Each line from the one that contains "Trace every road" to the last line of the records below must be restated word for word.

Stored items
______________________________

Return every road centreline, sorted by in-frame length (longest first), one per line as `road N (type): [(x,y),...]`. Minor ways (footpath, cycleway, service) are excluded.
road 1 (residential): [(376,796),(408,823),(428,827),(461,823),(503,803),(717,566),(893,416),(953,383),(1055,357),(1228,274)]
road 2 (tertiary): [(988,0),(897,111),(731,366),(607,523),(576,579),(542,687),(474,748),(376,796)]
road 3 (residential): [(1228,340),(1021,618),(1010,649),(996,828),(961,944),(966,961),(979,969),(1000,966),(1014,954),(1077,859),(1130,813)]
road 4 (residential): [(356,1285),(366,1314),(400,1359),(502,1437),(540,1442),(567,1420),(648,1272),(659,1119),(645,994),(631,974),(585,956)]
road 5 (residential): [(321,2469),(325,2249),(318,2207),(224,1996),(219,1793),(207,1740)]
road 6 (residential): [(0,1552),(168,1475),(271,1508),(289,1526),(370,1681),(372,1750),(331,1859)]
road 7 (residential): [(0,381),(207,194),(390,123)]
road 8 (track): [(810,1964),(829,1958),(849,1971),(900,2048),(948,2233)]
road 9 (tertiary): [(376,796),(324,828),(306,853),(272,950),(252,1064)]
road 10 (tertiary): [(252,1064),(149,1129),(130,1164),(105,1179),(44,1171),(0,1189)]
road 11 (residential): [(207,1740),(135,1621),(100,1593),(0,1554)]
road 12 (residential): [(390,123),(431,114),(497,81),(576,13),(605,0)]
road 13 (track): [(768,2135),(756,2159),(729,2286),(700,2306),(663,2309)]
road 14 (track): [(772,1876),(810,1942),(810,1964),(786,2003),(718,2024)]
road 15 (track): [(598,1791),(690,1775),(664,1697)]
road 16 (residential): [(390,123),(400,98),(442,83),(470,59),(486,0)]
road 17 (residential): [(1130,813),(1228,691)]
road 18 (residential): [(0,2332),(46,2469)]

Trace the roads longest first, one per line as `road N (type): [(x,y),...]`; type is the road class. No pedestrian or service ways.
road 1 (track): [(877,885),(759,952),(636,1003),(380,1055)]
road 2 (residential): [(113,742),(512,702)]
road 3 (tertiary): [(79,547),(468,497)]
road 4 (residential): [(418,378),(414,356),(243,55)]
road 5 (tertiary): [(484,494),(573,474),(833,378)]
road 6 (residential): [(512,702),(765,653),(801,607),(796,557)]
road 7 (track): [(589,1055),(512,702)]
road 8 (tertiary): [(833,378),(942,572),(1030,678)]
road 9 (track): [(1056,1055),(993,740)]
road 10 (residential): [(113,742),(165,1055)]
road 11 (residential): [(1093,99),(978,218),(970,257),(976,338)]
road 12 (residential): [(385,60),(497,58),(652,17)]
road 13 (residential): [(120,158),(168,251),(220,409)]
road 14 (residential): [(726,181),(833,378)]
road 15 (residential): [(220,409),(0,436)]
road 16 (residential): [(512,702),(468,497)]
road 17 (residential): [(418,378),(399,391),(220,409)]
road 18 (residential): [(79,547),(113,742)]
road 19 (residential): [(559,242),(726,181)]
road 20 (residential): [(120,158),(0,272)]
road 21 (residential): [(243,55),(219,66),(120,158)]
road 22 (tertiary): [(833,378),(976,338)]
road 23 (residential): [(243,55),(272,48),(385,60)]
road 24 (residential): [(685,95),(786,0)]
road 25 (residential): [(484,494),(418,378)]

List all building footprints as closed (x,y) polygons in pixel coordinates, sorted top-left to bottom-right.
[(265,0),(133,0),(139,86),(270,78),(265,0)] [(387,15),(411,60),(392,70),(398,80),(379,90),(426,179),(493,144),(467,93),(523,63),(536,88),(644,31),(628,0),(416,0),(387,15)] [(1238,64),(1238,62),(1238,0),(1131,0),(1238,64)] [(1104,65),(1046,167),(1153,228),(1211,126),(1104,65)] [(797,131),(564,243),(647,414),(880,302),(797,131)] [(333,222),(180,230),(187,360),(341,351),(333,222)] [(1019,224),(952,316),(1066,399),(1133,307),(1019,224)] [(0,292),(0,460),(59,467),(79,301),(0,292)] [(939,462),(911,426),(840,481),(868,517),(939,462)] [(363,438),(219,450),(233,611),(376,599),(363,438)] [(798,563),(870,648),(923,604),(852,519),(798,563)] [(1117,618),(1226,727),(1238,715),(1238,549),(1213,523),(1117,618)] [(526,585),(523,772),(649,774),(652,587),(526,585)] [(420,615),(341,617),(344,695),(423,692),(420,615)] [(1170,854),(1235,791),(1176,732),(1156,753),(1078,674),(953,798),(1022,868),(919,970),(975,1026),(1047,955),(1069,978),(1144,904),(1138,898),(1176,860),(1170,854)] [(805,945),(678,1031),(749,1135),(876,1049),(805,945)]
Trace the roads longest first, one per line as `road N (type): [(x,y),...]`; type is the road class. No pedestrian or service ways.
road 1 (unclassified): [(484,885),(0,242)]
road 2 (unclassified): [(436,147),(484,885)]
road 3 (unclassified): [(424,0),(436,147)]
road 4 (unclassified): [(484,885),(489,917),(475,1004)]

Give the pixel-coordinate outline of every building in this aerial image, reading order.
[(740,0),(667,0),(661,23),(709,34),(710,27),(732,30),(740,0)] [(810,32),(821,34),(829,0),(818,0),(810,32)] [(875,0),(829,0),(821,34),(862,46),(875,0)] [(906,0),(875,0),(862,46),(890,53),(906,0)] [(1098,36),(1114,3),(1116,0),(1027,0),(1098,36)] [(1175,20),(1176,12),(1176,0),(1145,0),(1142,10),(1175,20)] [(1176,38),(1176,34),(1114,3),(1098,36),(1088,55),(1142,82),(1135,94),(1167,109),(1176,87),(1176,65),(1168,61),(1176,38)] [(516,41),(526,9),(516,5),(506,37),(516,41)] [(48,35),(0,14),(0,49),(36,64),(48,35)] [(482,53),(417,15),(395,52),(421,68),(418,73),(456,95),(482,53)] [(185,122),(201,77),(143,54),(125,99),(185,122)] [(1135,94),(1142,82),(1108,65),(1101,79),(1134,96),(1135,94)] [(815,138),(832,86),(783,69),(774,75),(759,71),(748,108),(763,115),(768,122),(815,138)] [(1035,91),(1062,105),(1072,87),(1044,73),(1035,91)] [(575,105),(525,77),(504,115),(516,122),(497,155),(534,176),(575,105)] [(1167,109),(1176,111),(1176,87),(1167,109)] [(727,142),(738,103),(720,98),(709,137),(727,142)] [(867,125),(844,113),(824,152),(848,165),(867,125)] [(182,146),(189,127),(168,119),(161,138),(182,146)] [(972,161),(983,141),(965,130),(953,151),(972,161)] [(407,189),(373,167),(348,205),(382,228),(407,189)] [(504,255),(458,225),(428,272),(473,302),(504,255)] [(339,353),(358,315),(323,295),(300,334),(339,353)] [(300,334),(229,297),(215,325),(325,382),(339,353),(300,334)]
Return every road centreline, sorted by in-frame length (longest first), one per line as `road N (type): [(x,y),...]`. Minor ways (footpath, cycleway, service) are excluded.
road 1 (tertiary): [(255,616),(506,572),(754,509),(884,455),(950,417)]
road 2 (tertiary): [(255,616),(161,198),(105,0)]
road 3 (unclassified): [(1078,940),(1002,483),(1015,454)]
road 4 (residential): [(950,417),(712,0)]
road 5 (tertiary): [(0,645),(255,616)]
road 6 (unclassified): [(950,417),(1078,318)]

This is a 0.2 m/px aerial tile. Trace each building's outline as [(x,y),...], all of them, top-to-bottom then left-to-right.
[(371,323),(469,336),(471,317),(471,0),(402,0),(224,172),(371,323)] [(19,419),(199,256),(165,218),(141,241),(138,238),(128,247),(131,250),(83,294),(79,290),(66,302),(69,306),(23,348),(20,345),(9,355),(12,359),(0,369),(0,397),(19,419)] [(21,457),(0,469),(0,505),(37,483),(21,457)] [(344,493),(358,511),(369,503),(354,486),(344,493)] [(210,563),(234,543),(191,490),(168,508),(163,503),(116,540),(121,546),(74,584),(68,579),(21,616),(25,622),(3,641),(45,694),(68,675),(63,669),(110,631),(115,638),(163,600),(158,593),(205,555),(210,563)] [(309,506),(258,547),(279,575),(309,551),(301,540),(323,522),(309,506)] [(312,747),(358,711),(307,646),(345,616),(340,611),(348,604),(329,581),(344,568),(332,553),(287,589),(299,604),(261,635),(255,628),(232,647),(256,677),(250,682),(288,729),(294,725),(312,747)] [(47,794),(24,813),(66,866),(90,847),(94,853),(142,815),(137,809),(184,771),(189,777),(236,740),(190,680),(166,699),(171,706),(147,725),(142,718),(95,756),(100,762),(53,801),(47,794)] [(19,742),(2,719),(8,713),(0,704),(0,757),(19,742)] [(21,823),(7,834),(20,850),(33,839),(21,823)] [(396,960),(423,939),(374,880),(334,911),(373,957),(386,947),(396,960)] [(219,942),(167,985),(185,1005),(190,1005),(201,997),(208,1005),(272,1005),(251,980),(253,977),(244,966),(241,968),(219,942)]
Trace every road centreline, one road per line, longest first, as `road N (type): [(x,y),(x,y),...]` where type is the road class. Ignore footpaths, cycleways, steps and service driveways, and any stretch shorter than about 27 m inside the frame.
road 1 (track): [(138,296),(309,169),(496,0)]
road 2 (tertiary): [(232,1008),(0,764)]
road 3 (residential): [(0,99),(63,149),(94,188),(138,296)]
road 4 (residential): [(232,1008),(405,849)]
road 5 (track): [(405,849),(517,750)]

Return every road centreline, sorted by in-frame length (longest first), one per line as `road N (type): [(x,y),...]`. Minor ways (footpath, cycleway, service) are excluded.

______________________________

- **PROBLEM SOLUTION**
Trace every road centreline, one road per line, longest first, as `road N (type): [(x,y),(x,y),...]` where type is the road class. Ignore footpaths, cycleways, steps and service driveways, and any stretch shorter than about 27 m inside the frame.
road 1 (track): [(138,296),(309,169),(496,0)]
road 2 (tertiary): [(232,1008),(0,764)]
road 3 (residential): [(0,99),(63,149),(94,188),(138,296)]
road 4 (residential): [(232,1008),(405,849)]
road 5 (track): [(405,849),(517,750)]

Return every road centreline, sorted by in-frame length (longest first), one per line as `road N (type): [(x,y),...]`. Minor ways (footpath, cycleway, service) are excluded.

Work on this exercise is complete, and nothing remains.